╭─ DATA TO USE

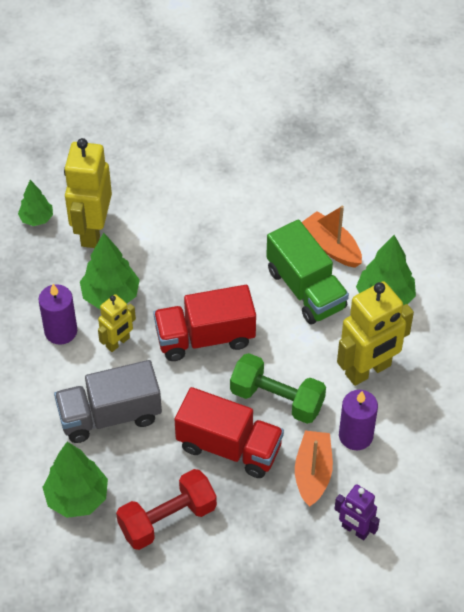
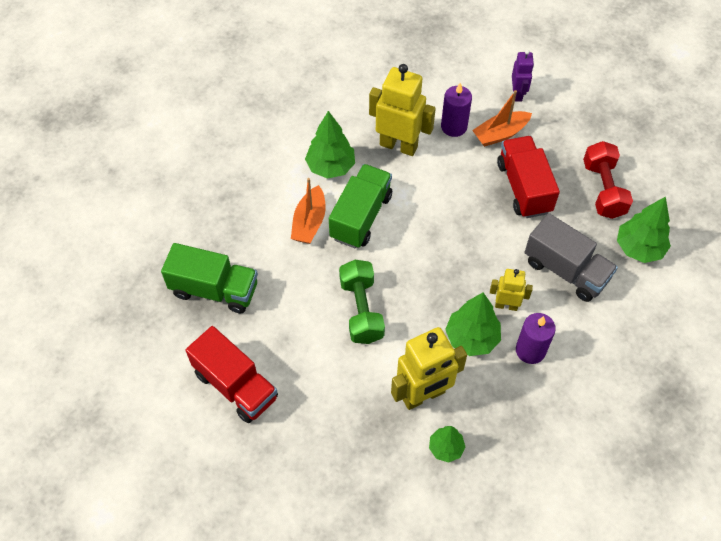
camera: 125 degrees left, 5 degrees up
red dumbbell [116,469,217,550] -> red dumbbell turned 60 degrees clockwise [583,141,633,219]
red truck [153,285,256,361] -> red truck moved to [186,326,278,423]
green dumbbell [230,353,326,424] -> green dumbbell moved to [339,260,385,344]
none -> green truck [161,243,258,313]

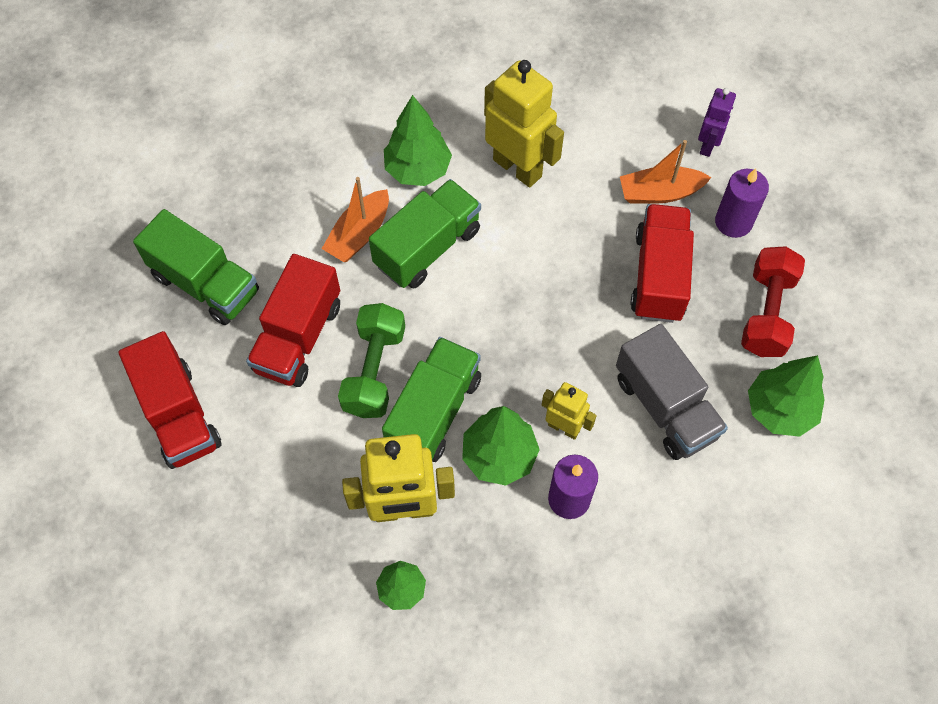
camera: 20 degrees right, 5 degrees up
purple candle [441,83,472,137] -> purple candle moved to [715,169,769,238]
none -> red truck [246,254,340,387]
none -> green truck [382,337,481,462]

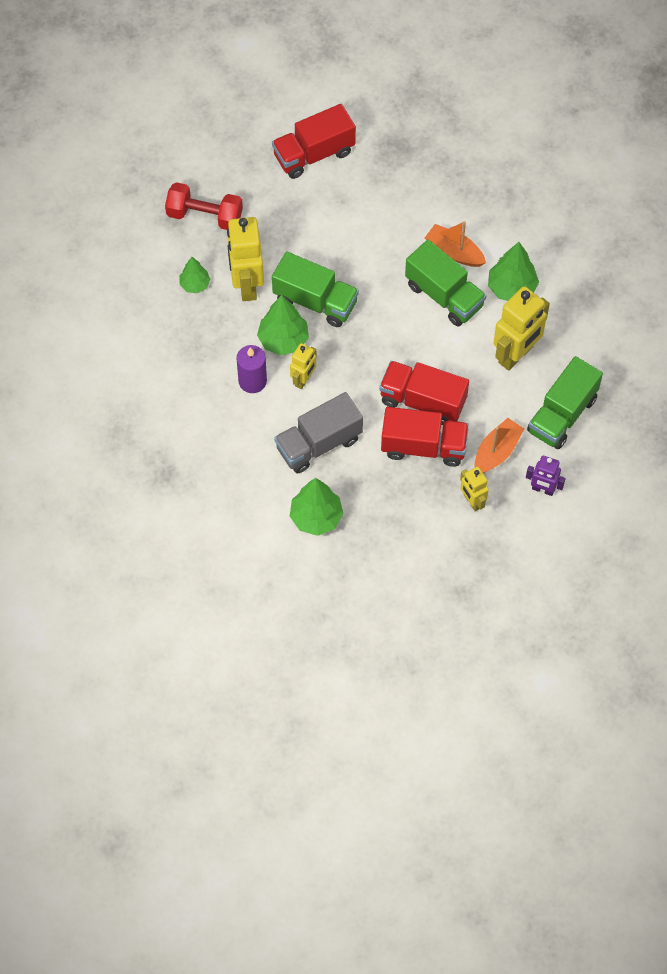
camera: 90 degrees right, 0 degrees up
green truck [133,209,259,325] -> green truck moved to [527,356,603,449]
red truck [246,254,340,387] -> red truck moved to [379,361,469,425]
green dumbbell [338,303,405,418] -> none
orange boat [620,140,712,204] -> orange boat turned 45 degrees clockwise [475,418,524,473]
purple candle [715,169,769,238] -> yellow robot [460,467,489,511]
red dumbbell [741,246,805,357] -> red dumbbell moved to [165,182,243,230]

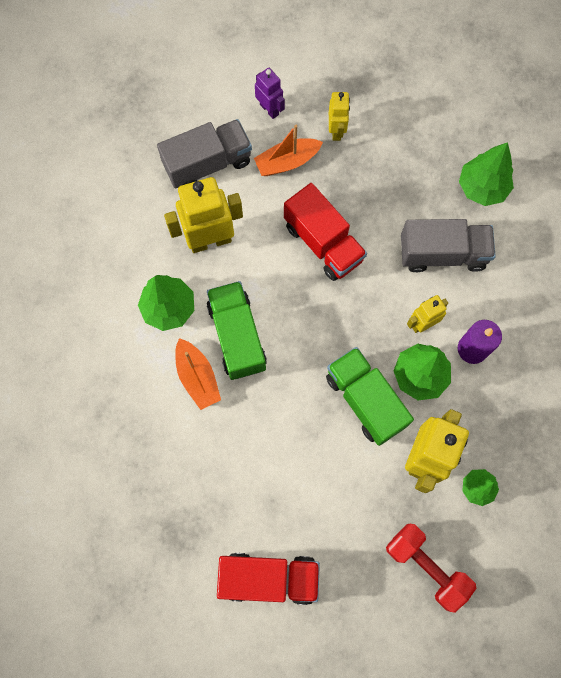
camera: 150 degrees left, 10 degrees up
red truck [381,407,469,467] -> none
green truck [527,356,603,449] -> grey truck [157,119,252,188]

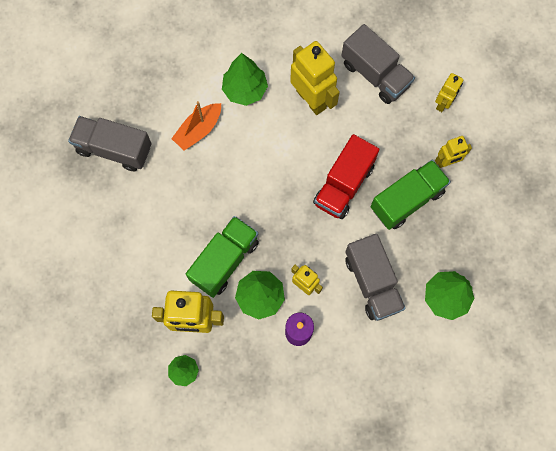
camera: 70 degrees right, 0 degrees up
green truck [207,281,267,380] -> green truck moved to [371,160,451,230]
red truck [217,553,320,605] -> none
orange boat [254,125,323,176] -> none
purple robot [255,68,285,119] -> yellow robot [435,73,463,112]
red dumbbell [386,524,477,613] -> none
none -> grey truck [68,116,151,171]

╰─

Your response should contain each line of the entries above that holds the string "boat".

orange boat [620,140,712,204] -> orange boat turned 45 degrees clockwise [475,418,524,473]
orange boat [254,125,323,176] -> none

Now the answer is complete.